What is required: Restate the whole of the data verbatim, omitting nothing.

Given data:
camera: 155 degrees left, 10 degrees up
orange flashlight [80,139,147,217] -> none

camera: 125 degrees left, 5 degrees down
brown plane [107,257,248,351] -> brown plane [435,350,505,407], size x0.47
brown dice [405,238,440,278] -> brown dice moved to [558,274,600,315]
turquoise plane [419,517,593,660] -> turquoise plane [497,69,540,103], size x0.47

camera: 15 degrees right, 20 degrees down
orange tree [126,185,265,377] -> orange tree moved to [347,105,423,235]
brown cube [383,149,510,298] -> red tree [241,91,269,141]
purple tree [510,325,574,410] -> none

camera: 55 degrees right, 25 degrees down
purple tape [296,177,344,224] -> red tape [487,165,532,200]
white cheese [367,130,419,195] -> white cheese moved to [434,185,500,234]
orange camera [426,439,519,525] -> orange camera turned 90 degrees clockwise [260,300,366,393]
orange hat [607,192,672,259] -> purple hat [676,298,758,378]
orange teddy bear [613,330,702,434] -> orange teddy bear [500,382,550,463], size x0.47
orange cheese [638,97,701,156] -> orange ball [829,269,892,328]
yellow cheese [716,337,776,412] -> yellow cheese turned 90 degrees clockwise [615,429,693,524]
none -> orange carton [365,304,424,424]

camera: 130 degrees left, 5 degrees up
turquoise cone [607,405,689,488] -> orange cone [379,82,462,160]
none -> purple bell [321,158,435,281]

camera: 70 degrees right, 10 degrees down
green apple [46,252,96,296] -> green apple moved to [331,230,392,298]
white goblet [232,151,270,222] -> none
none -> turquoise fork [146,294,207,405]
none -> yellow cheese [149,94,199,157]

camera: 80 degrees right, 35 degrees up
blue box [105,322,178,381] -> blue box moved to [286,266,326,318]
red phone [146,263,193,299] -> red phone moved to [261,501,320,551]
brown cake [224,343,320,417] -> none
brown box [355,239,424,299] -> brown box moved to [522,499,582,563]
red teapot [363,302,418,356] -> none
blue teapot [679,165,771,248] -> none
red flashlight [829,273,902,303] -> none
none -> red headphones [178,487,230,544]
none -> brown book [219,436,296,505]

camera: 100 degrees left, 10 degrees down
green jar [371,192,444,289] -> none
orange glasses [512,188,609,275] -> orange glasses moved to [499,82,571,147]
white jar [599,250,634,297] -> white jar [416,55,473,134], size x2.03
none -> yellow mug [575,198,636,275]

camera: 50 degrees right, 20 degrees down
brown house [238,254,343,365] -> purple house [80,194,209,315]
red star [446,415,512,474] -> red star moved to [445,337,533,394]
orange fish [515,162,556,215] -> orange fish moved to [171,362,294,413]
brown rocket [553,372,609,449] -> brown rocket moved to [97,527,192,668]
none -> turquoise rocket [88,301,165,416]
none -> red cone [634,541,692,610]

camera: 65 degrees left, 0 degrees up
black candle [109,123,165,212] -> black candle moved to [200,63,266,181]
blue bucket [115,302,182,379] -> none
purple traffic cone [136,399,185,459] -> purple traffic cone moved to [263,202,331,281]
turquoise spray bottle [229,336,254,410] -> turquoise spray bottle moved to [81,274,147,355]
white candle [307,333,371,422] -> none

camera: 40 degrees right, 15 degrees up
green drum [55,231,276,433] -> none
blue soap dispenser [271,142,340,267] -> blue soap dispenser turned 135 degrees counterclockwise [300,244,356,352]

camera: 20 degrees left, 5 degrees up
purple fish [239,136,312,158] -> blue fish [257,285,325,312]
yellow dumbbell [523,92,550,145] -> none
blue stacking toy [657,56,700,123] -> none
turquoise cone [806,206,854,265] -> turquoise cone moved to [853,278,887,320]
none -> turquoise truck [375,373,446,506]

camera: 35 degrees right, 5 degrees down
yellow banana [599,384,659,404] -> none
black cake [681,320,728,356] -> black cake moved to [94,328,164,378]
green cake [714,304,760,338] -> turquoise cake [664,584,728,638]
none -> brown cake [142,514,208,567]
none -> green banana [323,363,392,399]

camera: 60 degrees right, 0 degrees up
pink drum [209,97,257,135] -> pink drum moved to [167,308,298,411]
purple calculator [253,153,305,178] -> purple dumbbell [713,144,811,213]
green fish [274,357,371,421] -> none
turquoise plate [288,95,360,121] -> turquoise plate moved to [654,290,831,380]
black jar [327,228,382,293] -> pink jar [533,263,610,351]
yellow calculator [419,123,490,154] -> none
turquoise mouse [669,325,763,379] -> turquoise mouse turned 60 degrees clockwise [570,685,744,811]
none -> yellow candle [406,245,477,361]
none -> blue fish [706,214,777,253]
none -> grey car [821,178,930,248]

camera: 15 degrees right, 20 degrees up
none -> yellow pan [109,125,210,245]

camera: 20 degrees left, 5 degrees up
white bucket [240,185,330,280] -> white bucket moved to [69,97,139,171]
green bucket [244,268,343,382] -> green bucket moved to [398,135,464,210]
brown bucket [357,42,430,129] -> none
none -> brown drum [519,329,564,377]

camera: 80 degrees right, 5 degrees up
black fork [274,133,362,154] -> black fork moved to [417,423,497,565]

The answer:
camera: 155 degrees left, 10 degrees up
orange flashlight [80,139,147,217] -> none

camera: 125 degrees left, 5 degrees down
brown plane [107,257,248,351] -> brown plane [435,350,505,407], size x0.47
brown dice [405,238,440,278] -> brown dice moved to [558,274,600,315]
turquoise plane [419,517,593,660] -> turquoise plane [497,69,540,103], size x0.47

camera: 15 degrees right, 20 degrees down
orange tree [126,185,265,377] -> orange tree moved to [347,105,423,235]
brown cube [383,149,510,298] -> red tree [241,91,269,141]
purple tree [510,325,574,410] -> none

camera: 55 degrees right, 25 degrees down
purple tape [296,177,344,224] -> red tape [487,165,532,200]
white cheese [367,130,419,195] -> white cheese moved to [434,185,500,234]
orange camera [426,439,519,525] -> orange camera turned 90 degrees clockwise [260,300,366,393]
orange hat [607,192,672,259] -> purple hat [676,298,758,378]
orange teddy bear [613,330,702,434] -> orange teddy bear [500,382,550,463], size x0.47
orange cheese [638,97,701,156] -> orange ball [829,269,892,328]
yellow cheese [716,337,776,412] -> yellow cheese turned 90 degrees clockwise [615,429,693,524]
none -> orange carton [365,304,424,424]

camera: 130 degrees left, 5 degrees up
turquoise cone [607,405,689,488] -> orange cone [379,82,462,160]
none -> purple bell [321,158,435,281]

camera: 70 degrees right, 10 degrees down
green apple [46,252,96,296] -> green apple moved to [331,230,392,298]
white goblet [232,151,270,222] -> none
none -> turquoise fork [146,294,207,405]
none -> yellow cheese [149,94,199,157]

camera: 80 degrees right, 35 degrees up
blue box [105,322,178,381] -> blue box moved to [286,266,326,318]
red phone [146,263,193,299] -> red phone moved to [261,501,320,551]
brown cake [224,343,320,417] -> none
brown box [355,239,424,299] -> brown box moved to [522,499,582,563]
red teapot [363,302,418,356] -> none
blue teapot [679,165,771,248] -> none
red flashlight [829,273,902,303] -> none
none -> red headphones [178,487,230,544]
none -> brown book [219,436,296,505]

camera: 100 degrees left, 10 degrees down
green jar [371,192,444,289] -> none
orange glasses [512,188,609,275] -> orange glasses moved to [499,82,571,147]
white jar [599,250,634,297] -> white jar [416,55,473,134], size x2.03
none -> yellow mug [575,198,636,275]

camera: 50 degrees right, 20 degrees down
brown house [238,254,343,365] -> purple house [80,194,209,315]
red star [446,415,512,474] -> red star moved to [445,337,533,394]
orange fish [515,162,556,215] -> orange fish moved to [171,362,294,413]
brown rocket [553,372,609,449] -> brown rocket moved to [97,527,192,668]
none -> turquoise rocket [88,301,165,416]
none -> red cone [634,541,692,610]

camera: 65 degrees left, 0 degrees up
black candle [109,123,165,212] -> black candle moved to [200,63,266,181]
blue bucket [115,302,182,379] -> none
purple traffic cone [136,399,185,459] -> purple traffic cone moved to [263,202,331,281]
turquoise spray bottle [229,336,254,410] -> turquoise spray bottle moved to [81,274,147,355]
white candle [307,333,371,422] -> none

camera: 40 degrees right, 15 degrees up
green drum [55,231,276,433] -> none
blue soap dispenser [271,142,340,267] -> blue soap dispenser turned 135 degrees counterclockwise [300,244,356,352]

camera: 20 degrees left, 5 degrees up
purple fish [239,136,312,158] -> blue fish [257,285,325,312]
yellow dumbbell [523,92,550,145] -> none
blue stacking toy [657,56,700,123] -> none
turquoise cone [806,206,854,265] -> turquoise cone moved to [853,278,887,320]
none -> turquoise truck [375,373,446,506]

camera: 35 degrees right, 5 degrees down
yellow banana [599,384,659,404] -> none
black cake [681,320,728,356] -> black cake moved to [94,328,164,378]
green cake [714,304,760,338] -> turquoise cake [664,584,728,638]
none -> brown cake [142,514,208,567]
none -> green banana [323,363,392,399]

camera: 60 degrees right, 0 degrees up
pink drum [209,97,257,135] -> pink drum moved to [167,308,298,411]
purple calculator [253,153,305,178] -> purple dumbbell [713,144,811,213]
green fish [274,357,371,421] -> none
turquoise plate [288,95,360,121] -> turquoise plate moved to [654,290,831,380]
black jar [327,228,382,293] -> pink jar [533,263,610,351]
yellow calculator [419,123,490,154] -> none
turquoise mouse [669,325,763,379] -> turquoise mouse turned 60 degrees clockwise [570,685,744,811]
none -> yellow candle [406,245,477,361]
none -> blue fish [706,214,777,253]
none -> grey car [821,178,930,248]

camera: 15 degrees right, 20 degrees up
none -> yellow pan [109,125,210,245]

camera: 20 degrees left, 5 degrees up
white bucket [240,185,330,280] -> white bucket moved to [69,97,139,171]
green bucket [244,268,343,382] -> green bucket moved to [398,135,464,210]
brown bucket [357,42,430,129] -> none
none -> brown drum [519,329,564,377]

camera: 80 degrees right, 5 degrees up
black fork [274,133,362,154] -> black fork moved to [417,423,497,565]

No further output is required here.